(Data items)

┄┄┄┄┄┄

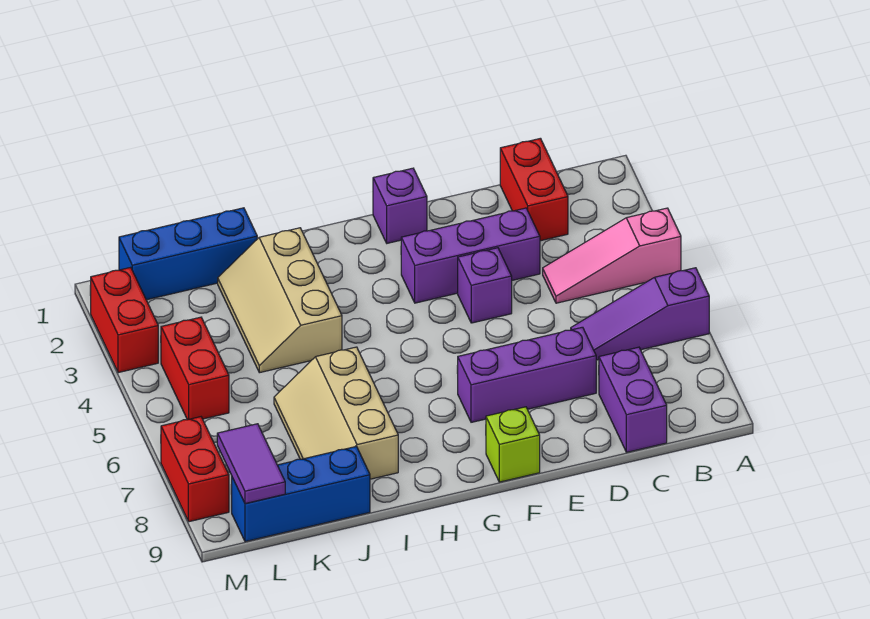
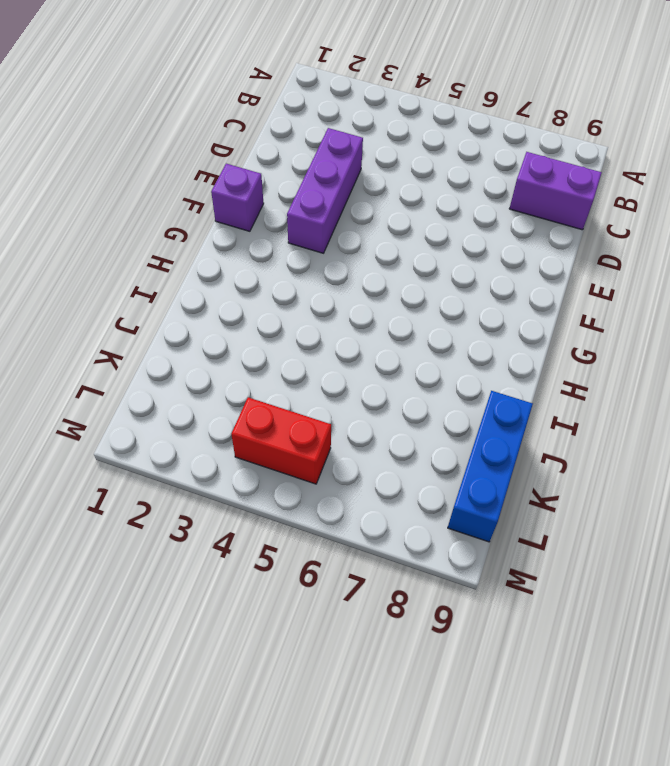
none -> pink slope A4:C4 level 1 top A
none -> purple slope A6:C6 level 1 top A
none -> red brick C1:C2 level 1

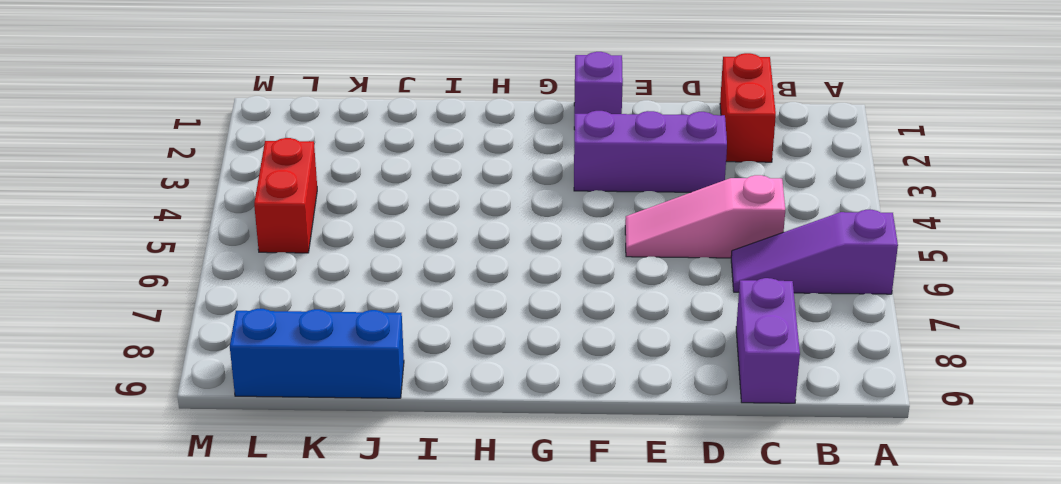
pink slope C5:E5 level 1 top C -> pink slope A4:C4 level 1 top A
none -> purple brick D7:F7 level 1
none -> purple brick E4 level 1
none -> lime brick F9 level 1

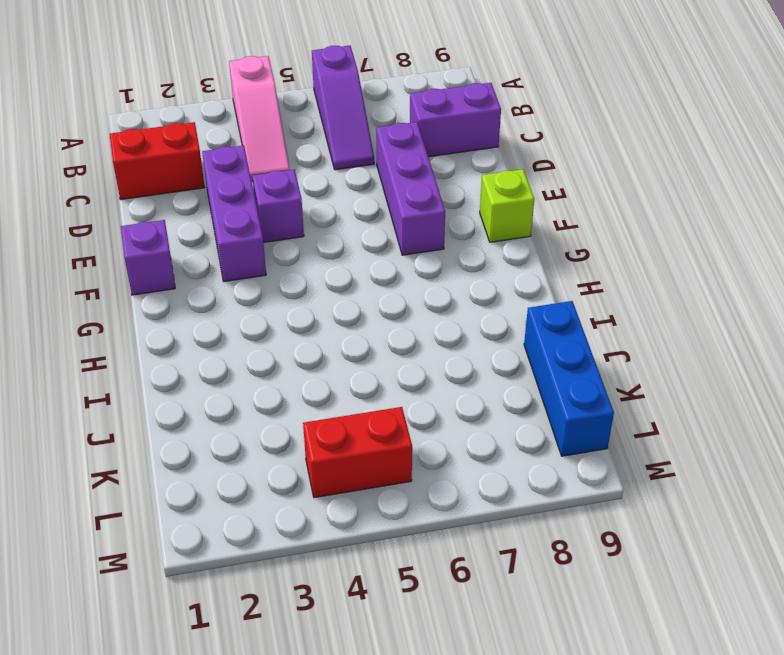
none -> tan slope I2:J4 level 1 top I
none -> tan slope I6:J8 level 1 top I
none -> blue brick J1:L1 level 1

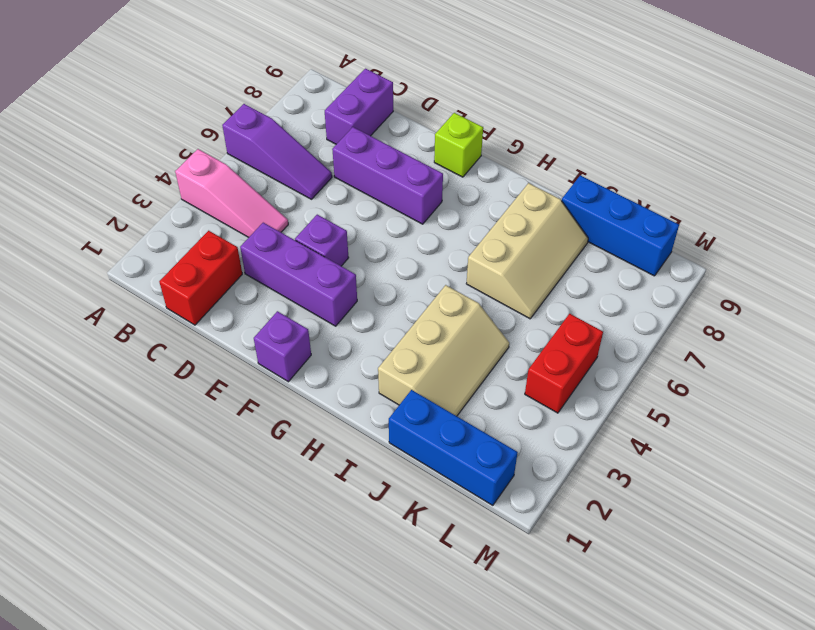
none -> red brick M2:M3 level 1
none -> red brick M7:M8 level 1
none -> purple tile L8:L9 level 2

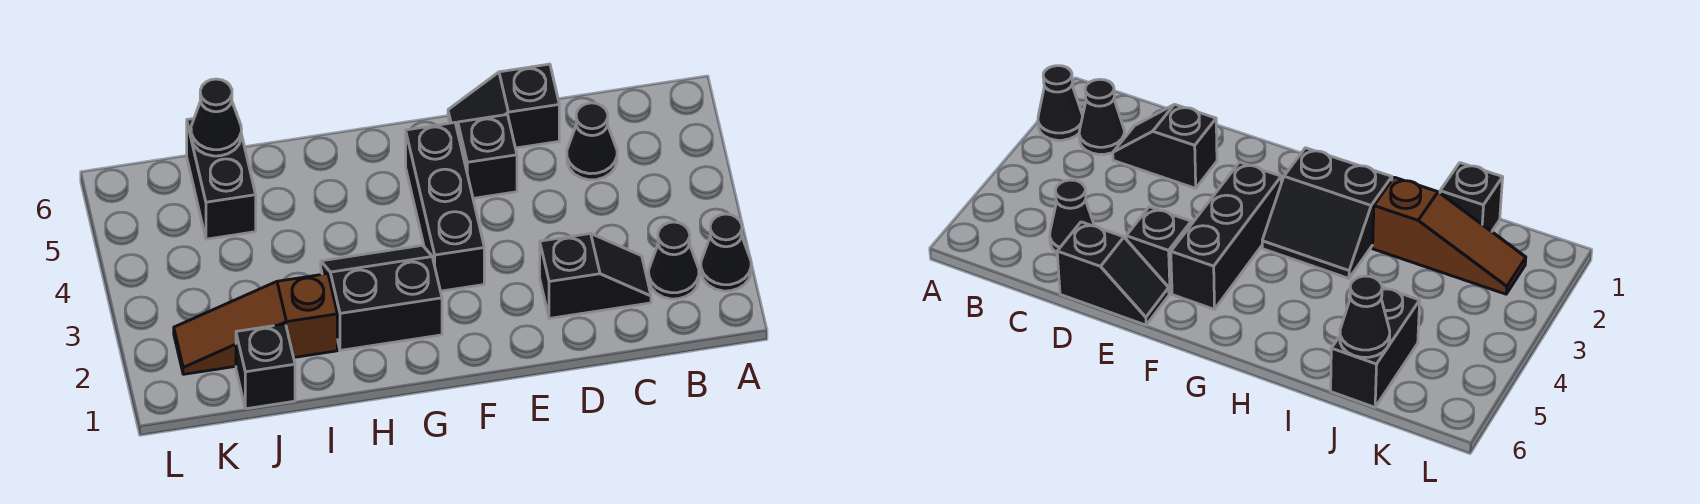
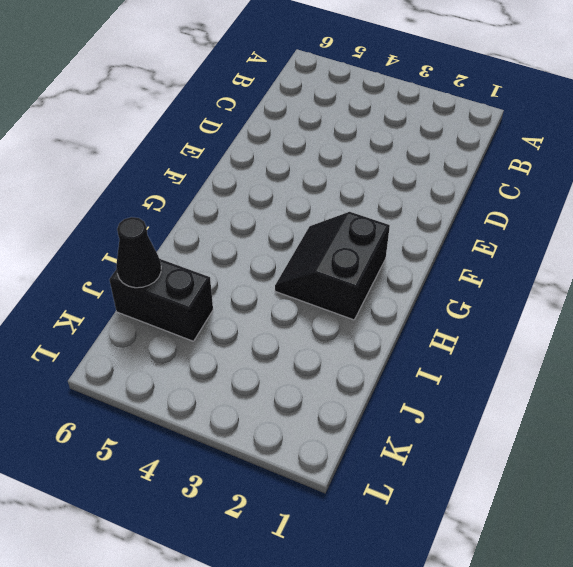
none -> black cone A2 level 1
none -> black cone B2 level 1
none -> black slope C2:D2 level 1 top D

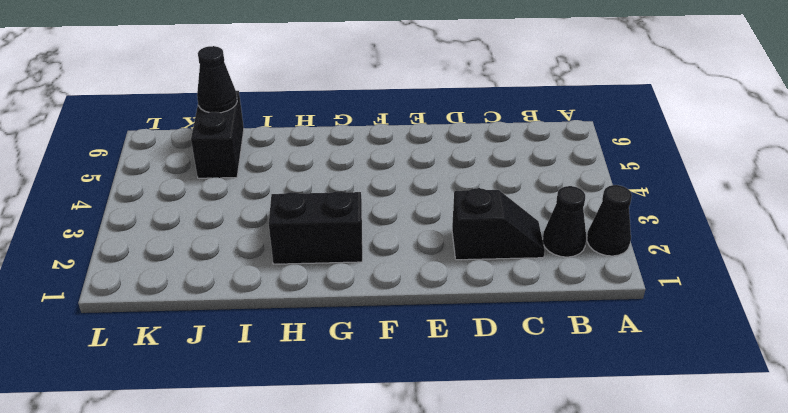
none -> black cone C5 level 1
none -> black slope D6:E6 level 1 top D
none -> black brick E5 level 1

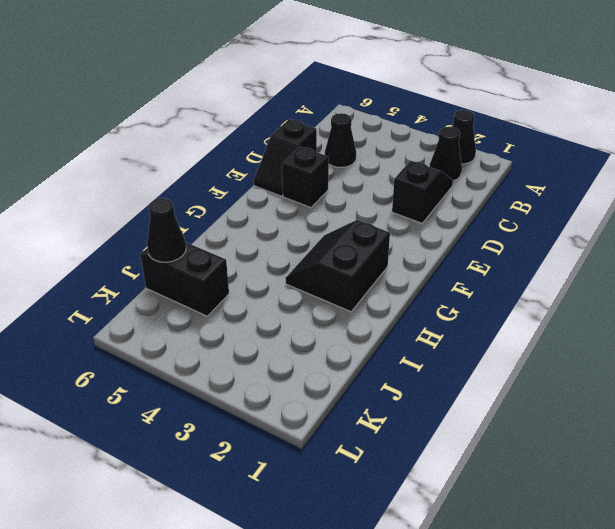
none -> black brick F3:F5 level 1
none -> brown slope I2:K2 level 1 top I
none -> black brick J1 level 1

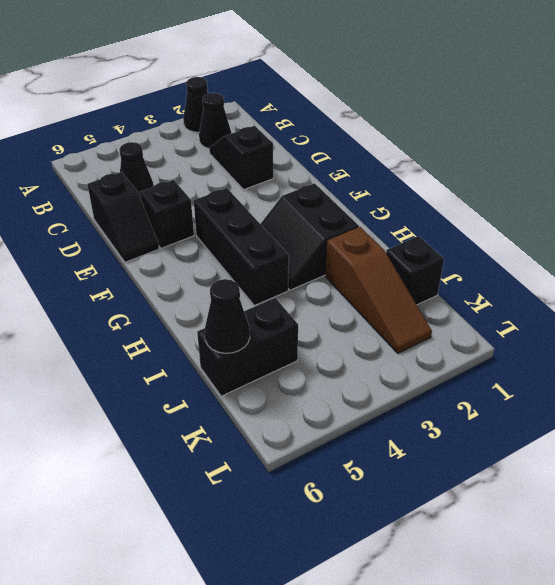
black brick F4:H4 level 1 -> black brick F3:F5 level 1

┄┄┄┄┄┄

**Work item:** Omit the pictures, then set down all the remaining data exactly as given.

**Task output:**
none -> pink slope A4:C4 level 1 top A
none -> purple slope A6:C6 level 1 top A
none -> red brick C1:C2 level 1

pink slope C5:E5 level 1 top C -> pink slope A4:C4 level 1 top A
none -> purple brick D7:F7 level 1
none -> purple brick E4 level 1
none -> lime brick F9 level 1

none -> tan slope I2:J4 level 1 top I
none -> tan slope I6:J8 level 1 top I
none -> blue brick J1:L1 level 1

none -> red brick M2:M3 level 1
none -> red brick M7:M8 level 1
none -> purple tile L8:L9 level 2

none -> black cone A2 level 1
none -> black cone B2 level 1
none -> black slope C2:D2 level 1 top D

none -> black cone C5 level 1
none -> black slope D6:E6 level 1 top D
none -> black brick E5 level 1

none -> black brick F3:F5 level 1
none -> brown slope I2:K2 level 1 top I
none -> black brick J1 level 1

black brick F4:H4 level 1 -> black brick F3:F5 level 1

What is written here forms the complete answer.